++++ Study material

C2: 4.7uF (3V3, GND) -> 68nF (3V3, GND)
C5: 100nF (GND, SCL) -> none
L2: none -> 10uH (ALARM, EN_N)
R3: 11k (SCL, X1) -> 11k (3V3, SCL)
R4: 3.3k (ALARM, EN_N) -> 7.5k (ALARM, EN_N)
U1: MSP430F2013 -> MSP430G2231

++++++++

Required work: Copy exactly, word for word, the line with "L2: none -> 10uH (ALARM, EN_N)" through the final line of the listing.

Output for this exercise:
L2: none -> 10uH (ALARM, EN_N)
R3: 11k (SCL, X1) -> 11k (3V3, SCL)
R4: 3.3k (ALARM, EN_N) -> 7.5k (ALARM, EN_N)
U1: MSP430F2013 -> MSP430G2231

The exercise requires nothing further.